> _INPUT_:
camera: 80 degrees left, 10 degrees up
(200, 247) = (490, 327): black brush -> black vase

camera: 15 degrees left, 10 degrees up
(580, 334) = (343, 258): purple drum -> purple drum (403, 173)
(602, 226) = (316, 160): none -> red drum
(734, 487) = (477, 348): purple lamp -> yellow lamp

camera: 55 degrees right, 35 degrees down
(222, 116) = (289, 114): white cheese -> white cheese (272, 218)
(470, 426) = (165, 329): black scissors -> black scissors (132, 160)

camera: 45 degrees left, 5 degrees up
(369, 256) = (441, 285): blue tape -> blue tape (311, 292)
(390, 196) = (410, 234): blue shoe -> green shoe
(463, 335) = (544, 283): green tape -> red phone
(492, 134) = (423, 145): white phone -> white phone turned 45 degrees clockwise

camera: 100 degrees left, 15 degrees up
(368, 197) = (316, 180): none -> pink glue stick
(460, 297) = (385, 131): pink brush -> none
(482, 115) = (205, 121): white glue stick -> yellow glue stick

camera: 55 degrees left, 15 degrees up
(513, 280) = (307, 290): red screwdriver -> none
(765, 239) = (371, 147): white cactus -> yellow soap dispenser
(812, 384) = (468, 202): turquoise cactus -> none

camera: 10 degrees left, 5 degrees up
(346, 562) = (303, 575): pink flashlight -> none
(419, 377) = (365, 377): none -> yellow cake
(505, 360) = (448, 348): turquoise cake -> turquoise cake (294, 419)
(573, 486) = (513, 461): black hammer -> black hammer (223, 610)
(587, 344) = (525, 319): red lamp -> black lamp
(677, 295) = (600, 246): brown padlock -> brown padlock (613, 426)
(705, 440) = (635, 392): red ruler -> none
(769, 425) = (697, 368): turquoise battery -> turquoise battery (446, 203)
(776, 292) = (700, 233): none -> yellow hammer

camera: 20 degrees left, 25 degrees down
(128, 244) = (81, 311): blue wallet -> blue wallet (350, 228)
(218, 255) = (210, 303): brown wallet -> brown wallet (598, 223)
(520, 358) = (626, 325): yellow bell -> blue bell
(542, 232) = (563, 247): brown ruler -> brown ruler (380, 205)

> _WHAT YOU ARE ASKED TO DO_:
The response should be an exact copy of every line above.

> _EXERCISE OUTPUT_:
camera: 80 degrees left, 10 degrees up
(200, 247) = (490, 327): black brush -> black vase

camera: 15 degrees left, 10 degrees up
(580, 334) = (343, 258): purple drum -> purple drum (403, 173)
(602, 226) = (316, 160): none -> red drum
(734, 487) = (477, 348): purple lamp -> yellow lamp

camera: 55 degrees right, 35 degrees down
(222, 116) = (289, 114): white cheese -> white cheese (272, 218)
(470, 426) = (165, 329): black scissors -> black scissors (132, 160)

camera: 45 degrees left, 5 degrees up
(369, 256) = (441, 285): blue tape -> blue tape (311, 292)
(390, 196) = (410, 234): blue shoe -> green shoe
(463, 335) = (544, 283): green tape -> red phone
(492, 134) = (423, 145): white phone -> white phone turned 45 degrees clockwise

camera: 100 degrees left, 15 degrees up
(368, 197) = (316, 180): none -> pink glue stick
(460, 297) = (385, 131): pink brush -> none
(482, 115) = (205, 121): white glue stick -> yellow glue stick

camera: 55 degrees left, 15 degrees up
(513, 280) = (307, 290): red screwdriver -> none
(765, 239) = (371, 147): white cactus -> yellow soap dispenser
(812, 384) = (468, 202): turquoise cactus -> none

camera: 10 degrees left, 5 degrees up
(346, 562) = (303, 575): pink flashlight -> none
(419, 377) = (365, 377): none -> yellow cake
(505, 360) = (448, 348): turquoise cake -> turquoise cake (294, 419)
(573, 486) = (513, 461): black hammer -> black hammer (223, 610)
(587, 344) = (525, 319): red lamp -> black lamp
(677, 295) = (600, 246): brown padlock -> brown padlock (613, 426)
(705, 440) = (635, 392): red ruler -> none
(769, 425) = (697, 368): turquoise battery -> turquoise battery (446, 203)
(776, 292) = (700, 233): none -> yellow hammer

camera: 20 degrees left, 25 degrees down
(128, 244) = (81, 311): blue wallet -> blue wallet (350, 228)
(218, 255) = (210, 303): brown wallet -> brown wallet (598, 223)
(520, 358) = (626, 325): yellow bell -> blue bell
(542, 232) = (563, 247): brown ruler -> brown ruler (380, 205)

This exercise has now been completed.